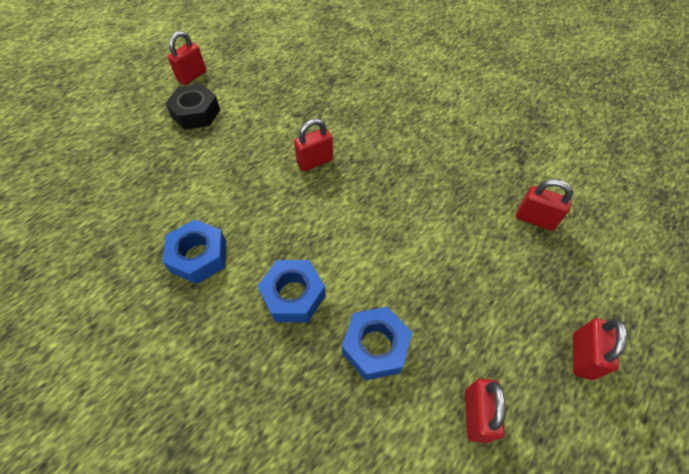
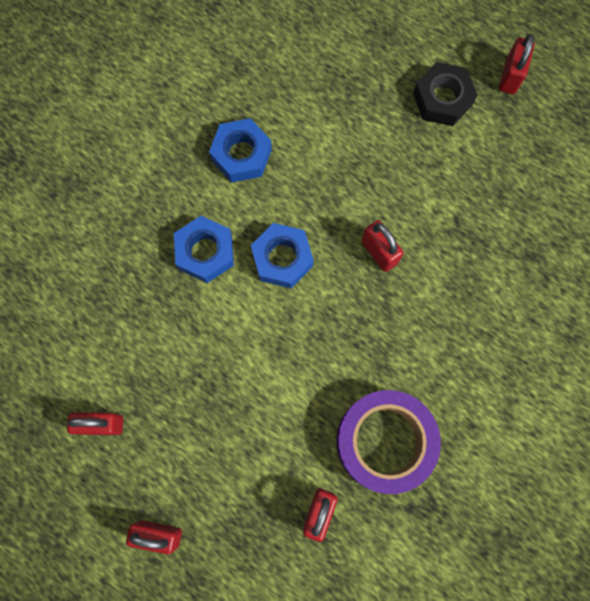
camera: 85 degrees right, 20 degrees up
(192, 76) = (510, 76): red padlock -> red padlock turned 75 degrees clockwise
(375, 346) = (158, 334): blue nut -> blue nut (282, 258)
(471, 172) = (384, 441): none -> purple tape

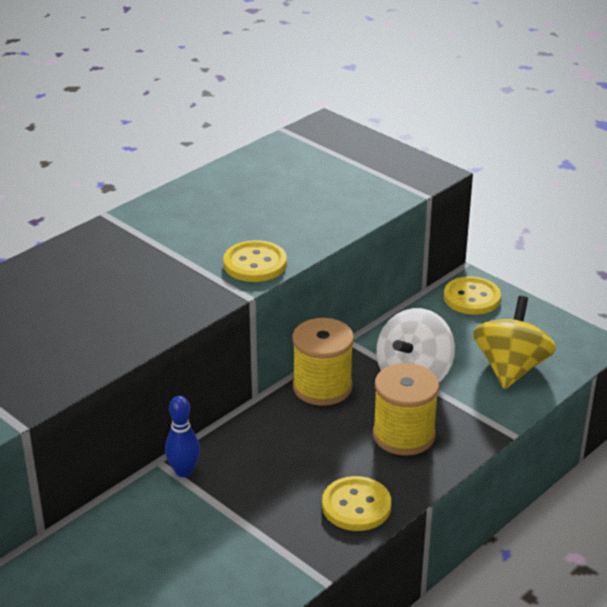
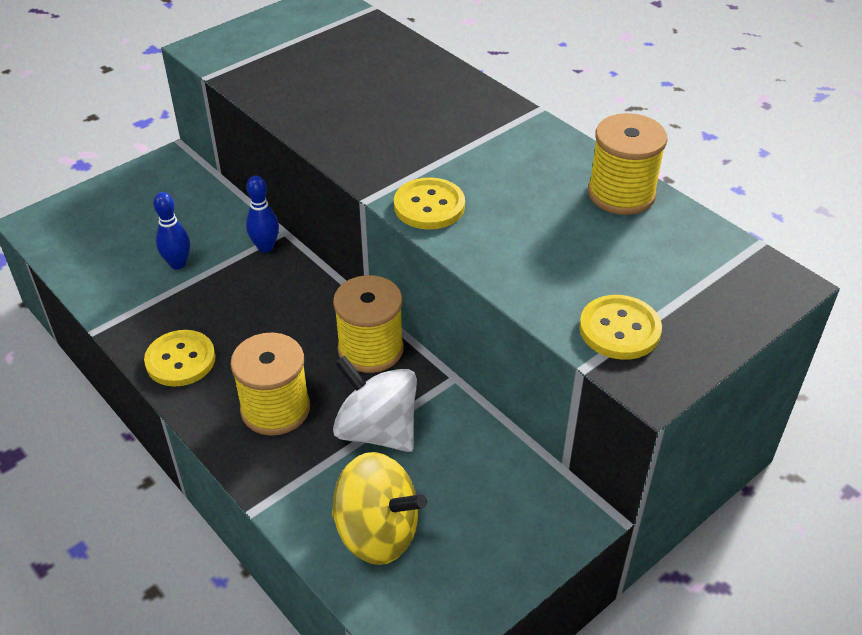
camera: 95 degrees right, 10 degrees up
(214, 535) = (178, 264): none -> blue bowling pin
(230, 178) = (621, 194): none -> yellow spool
(471, 298) = (539, 515): yellow button -> yellow button (619, 329)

§ **EXERCISE DETAILS**
Please copy the lines above, starting at the one that holds "(375, 346) = (158, 334): blue" and stopping after the last line, exactly as they appear and minus the pictures.

§ **TASK RESULT**
(375, 346) = (158, 334): blue nut -> blue nut (282, 258)
(471, 172) = (384, 441): none -> purple tape

camera: 95 degrees right, 10 degrees up
(214, 535) = (178, 264): none -> blue bowling pin
(230, 178) = (621, 194): none -> yellow spool
(471, 298) = (539, 515): yellow button -> yellow button (619, 329)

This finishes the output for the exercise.